Exercise goal - For this exercise, please find the lines in the entries that include the word "left" and copy them.

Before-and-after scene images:
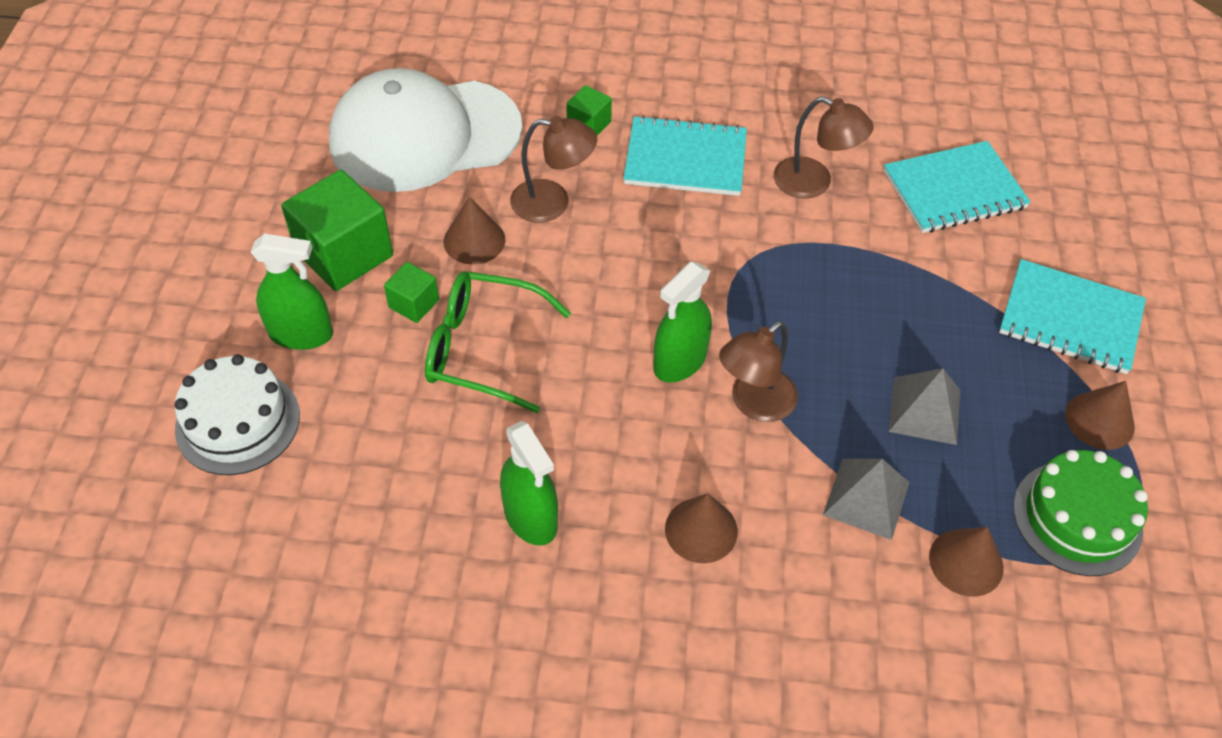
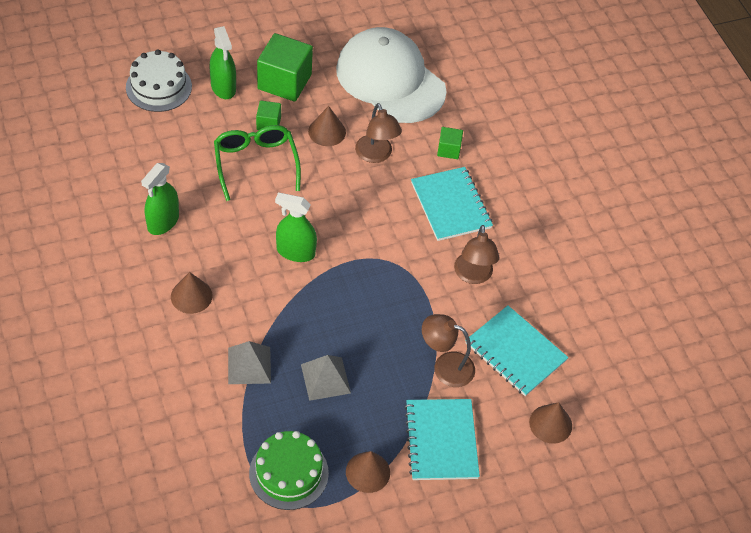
camera: 60 degrees right, 0 degrees up
brown lamp [719,321,798,422] -> brown lamp moved to [422,314,475,387]
brown cone [929,527,1004,597] -> brown cone moved to [529,402,572,444]

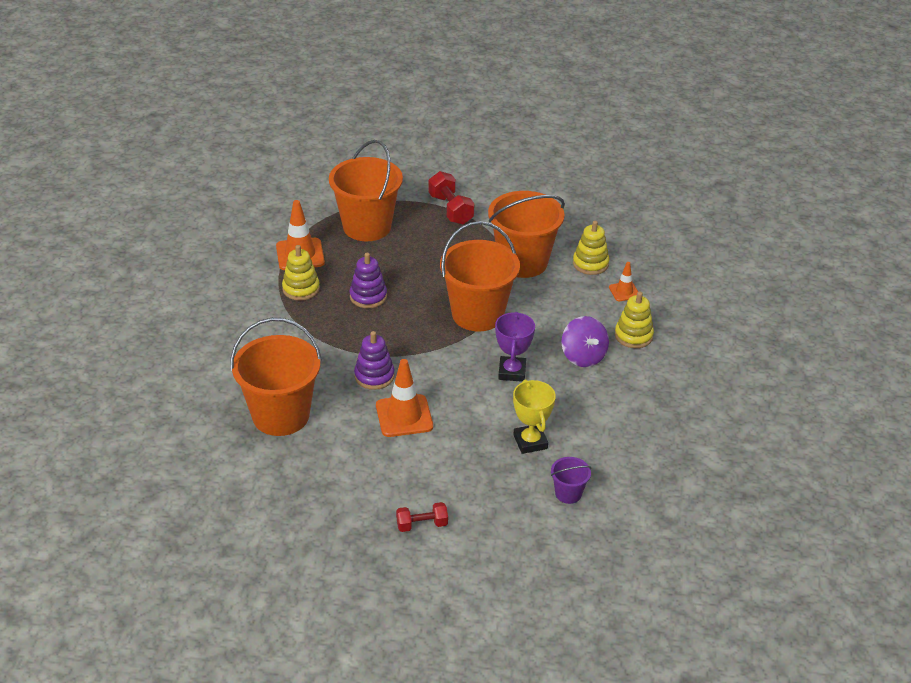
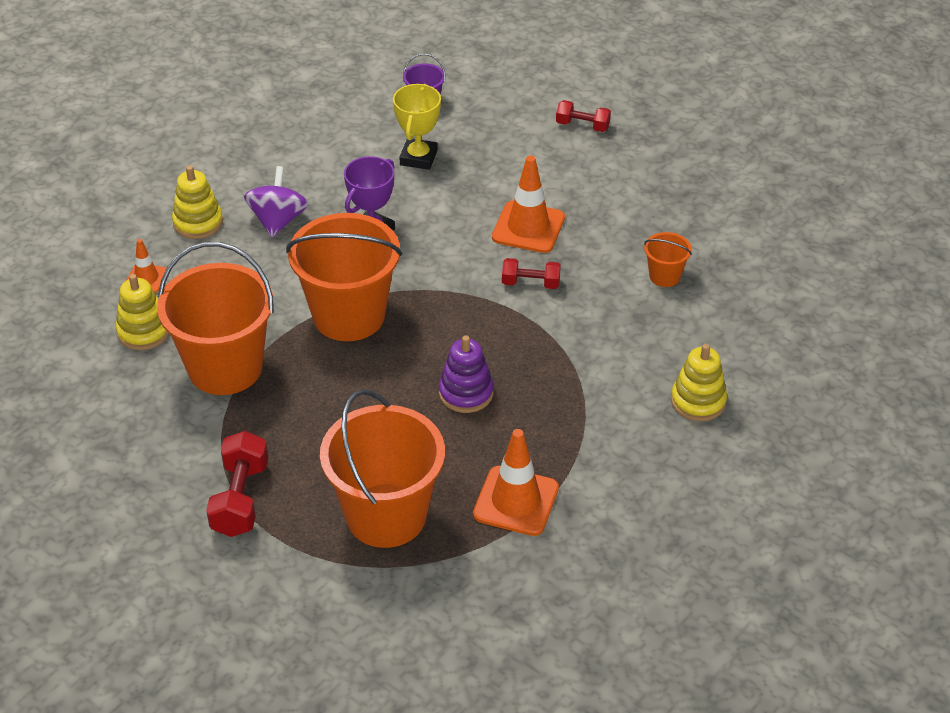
camera: 150 degrees left, 5 degrees up
orange bucket [230,318,322,436] -> orange bucket [644,232,692,287], size x0.44
yellow stacking toy [282,245,320,301] -> yellow stacking toy moved to [671,344,727,421]
purple stacking toy [354,331,395,390] -> red dumbbell [502,258,561,289]

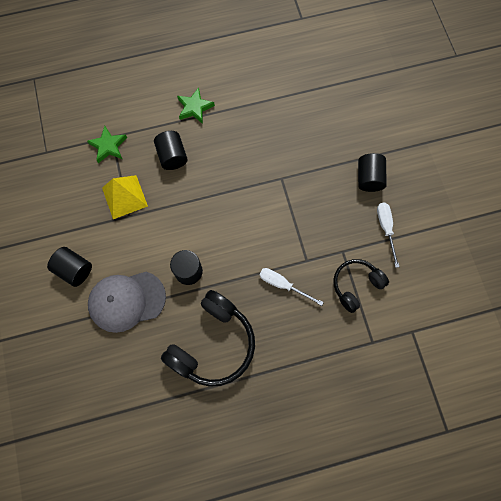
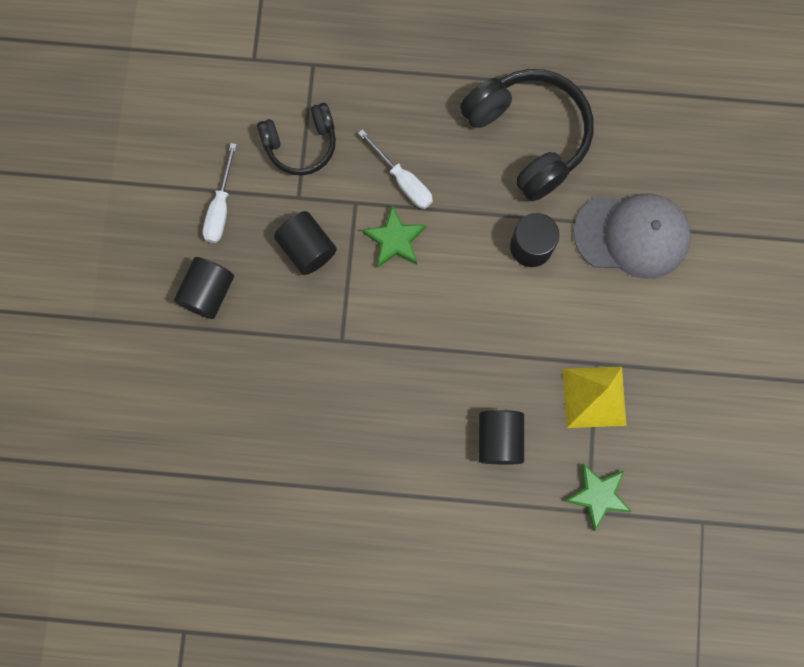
camera: 160 degrees left, 5 degrees up
black cylinder [47,247,92,287] -> black cylinder moved to [274,211,337,275]
black headphones [161,290,255,387] -> black headphones turned 90 degrees clockwise [460,69,594,201]
green star [177,87,215,124] -> green star moved to [362,205,426,267]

Expected answer -
camera: 150 degrees left, 5 degrees up
camera: 160 degrees left, 5 degrees up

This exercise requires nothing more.